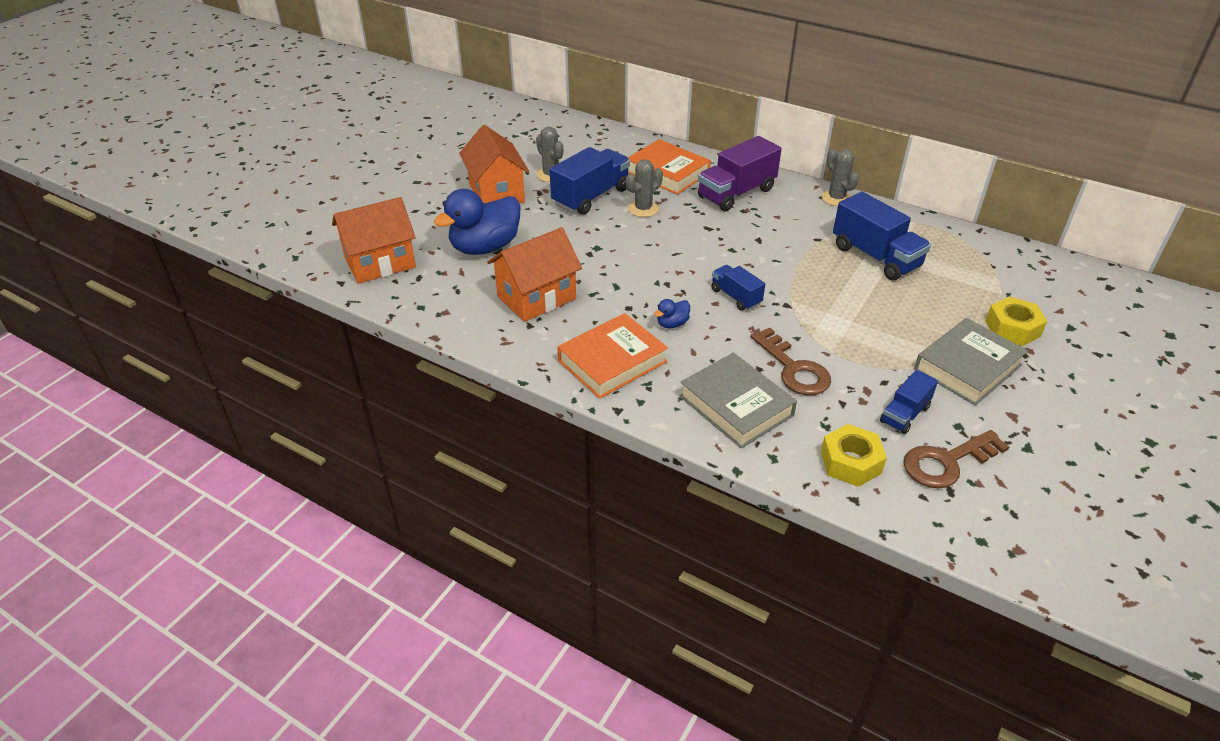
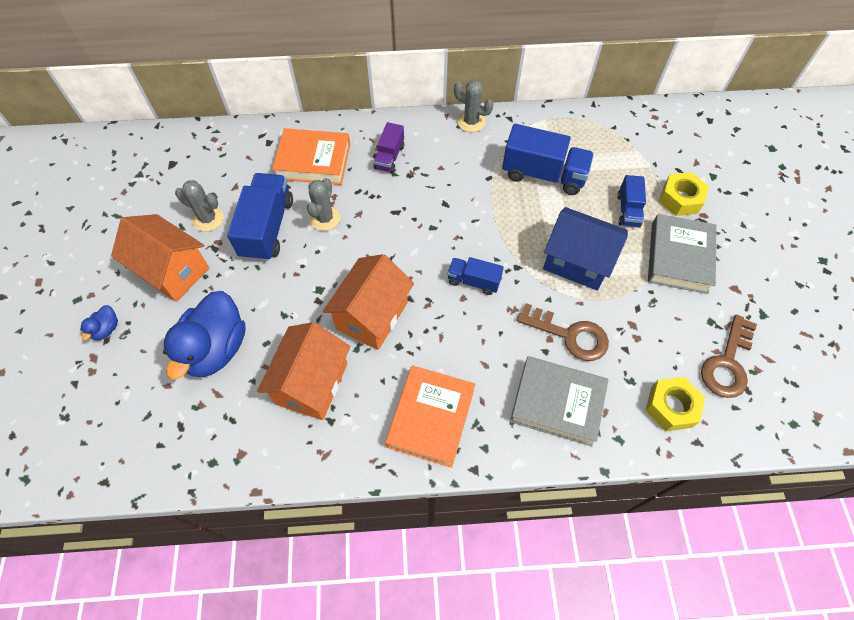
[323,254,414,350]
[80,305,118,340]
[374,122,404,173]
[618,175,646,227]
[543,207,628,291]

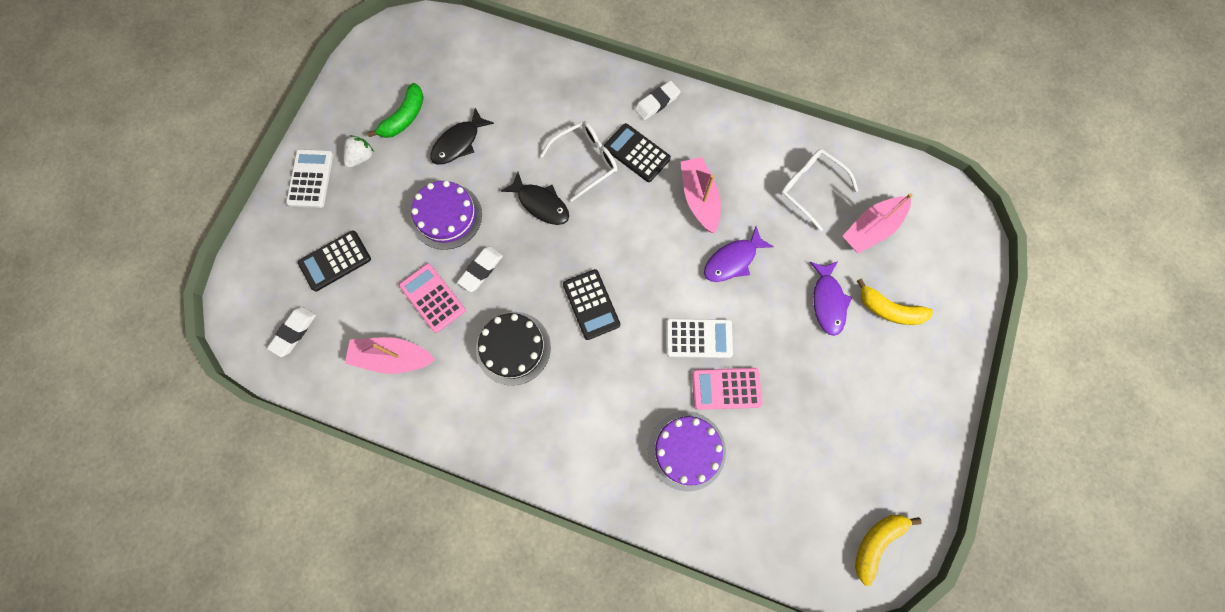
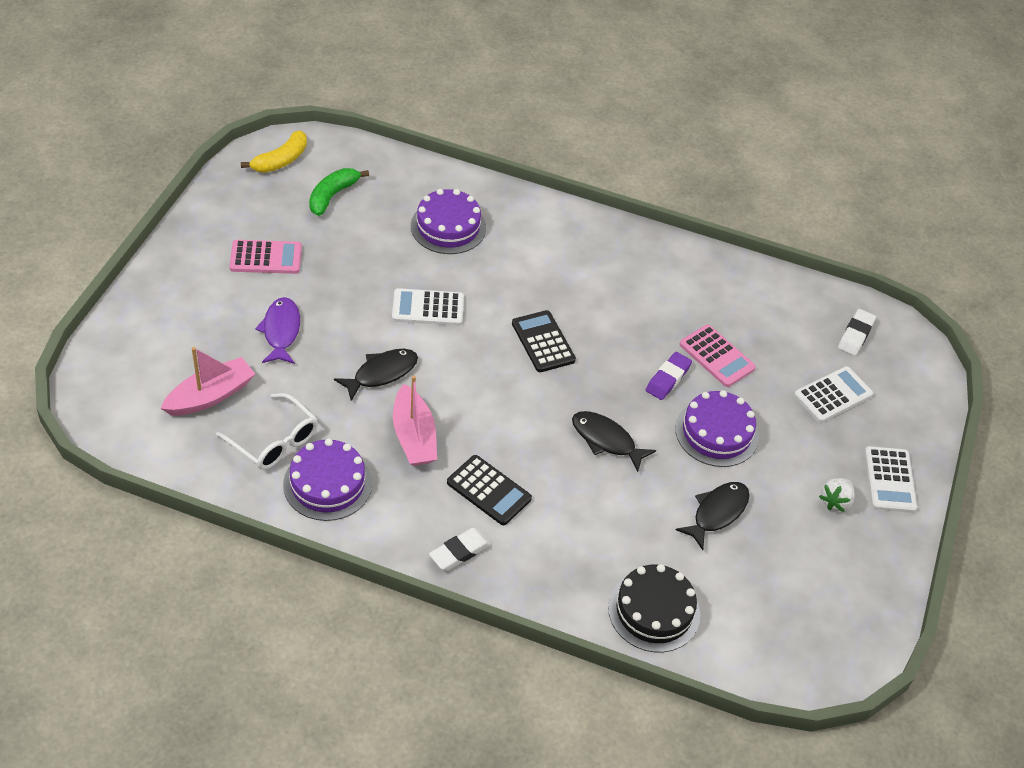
[794,366,873,423]
[345,337,435,374] (first image)
[309,168,369,216]
[646,352,692,400]
[608,564,700,652]
[540,121,617,202] (first image)
[230,240,302,274]
[334,349,418,401]
[857,278,933,325] (first image)
[283,438,372,521]

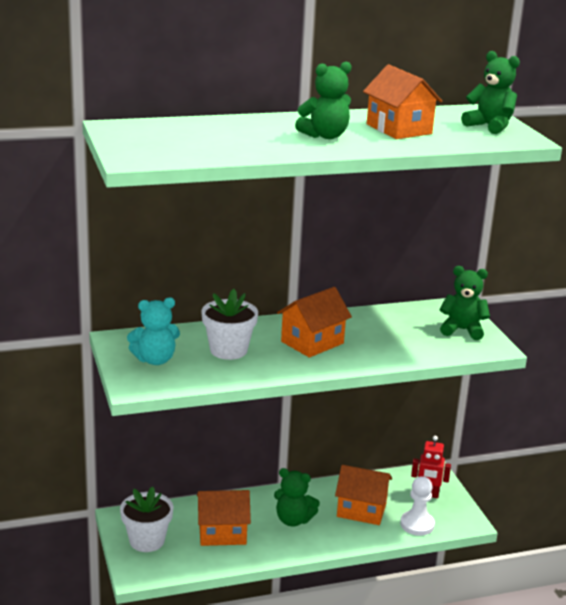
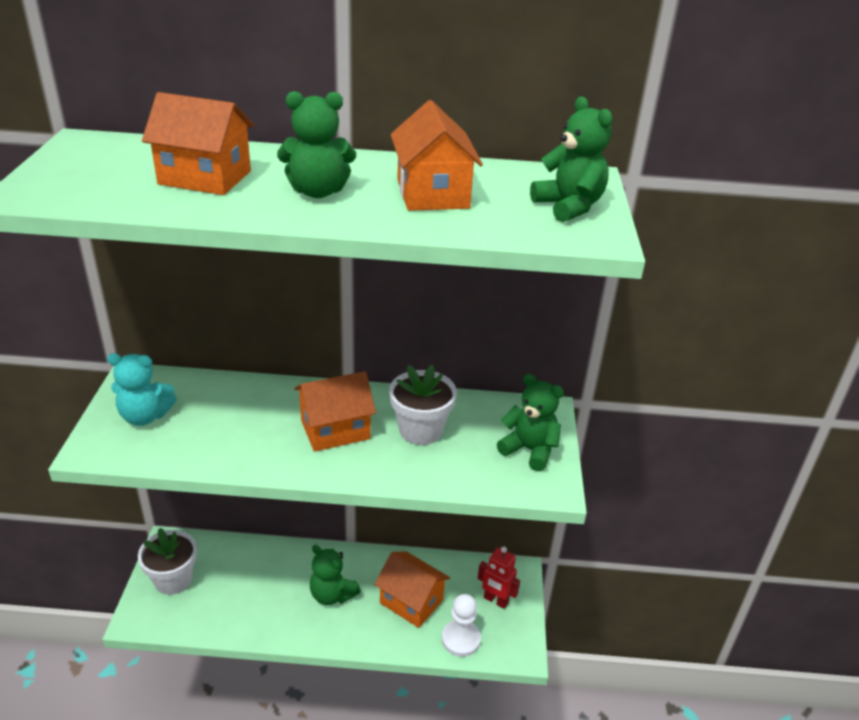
[142,92,254,195]
[389,365,457,445]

▸ **Problem statement**
Copy the records word for word, leaving no picture in the copy.

▸ **Answer to this problem**
[323,254,414,350]
[80,305,118,340]
[374,122,404,173]
[618,175,646,227]
[543,207,628,291]

[794,366,873,423]
[345,337,435,374] (first image)
[309,168,369,216]
[646,352,692,400]
[608,564,700,652]
[540,121,617,202] (first image)
[230,240,302,274]
[334,349,418,401]
[857,278,933,325] (first image)
[283,438,372,521]

[142,92,254,195]
[389,365,457,445]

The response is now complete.